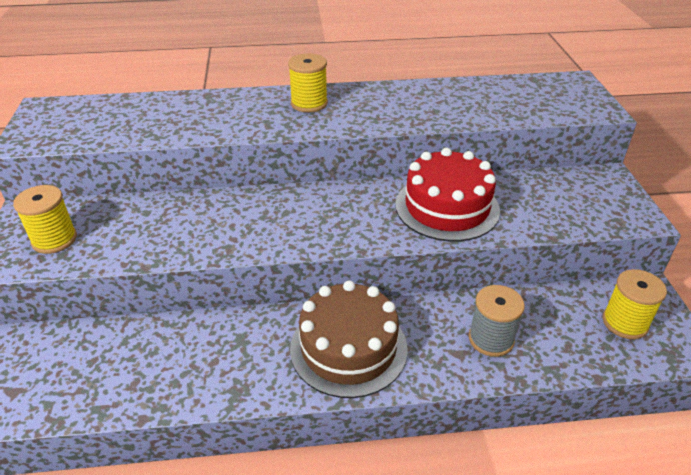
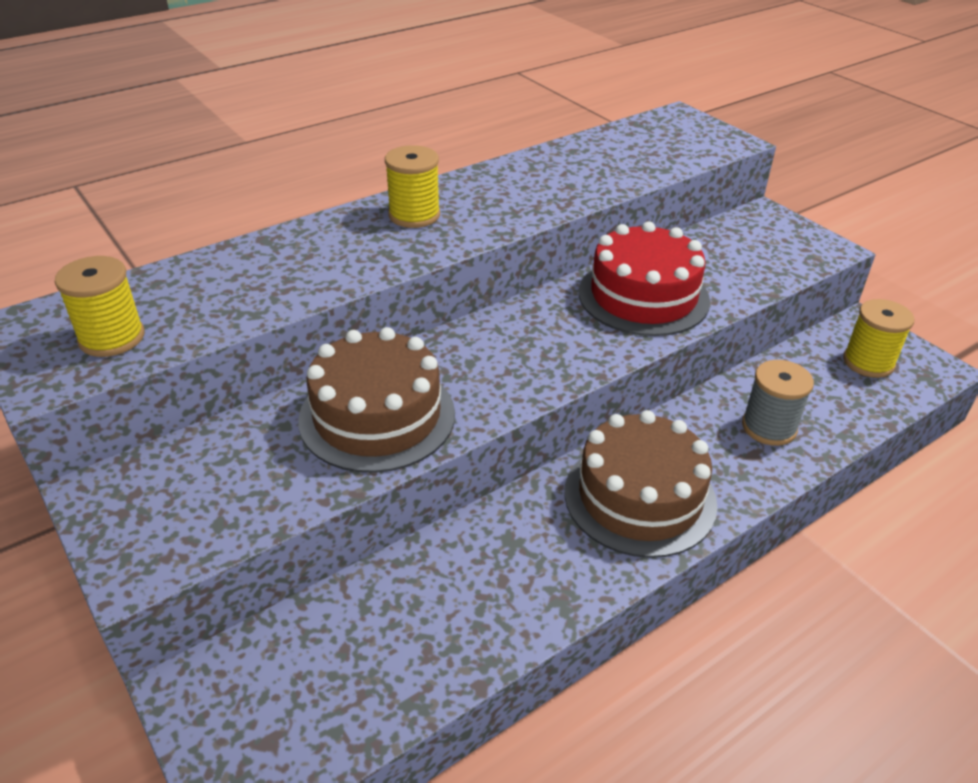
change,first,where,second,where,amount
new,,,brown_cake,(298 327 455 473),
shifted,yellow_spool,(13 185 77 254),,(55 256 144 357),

------------------------------------------------

Retype all the data exactly, please, without pictures.

RESULT OF THIS TASK:
change,first,where,second,where,amount
new,,,brown_cake,(298 327 455 473),
shifted,yellow_spool,(13 185 77 254),,(55 256 144 357),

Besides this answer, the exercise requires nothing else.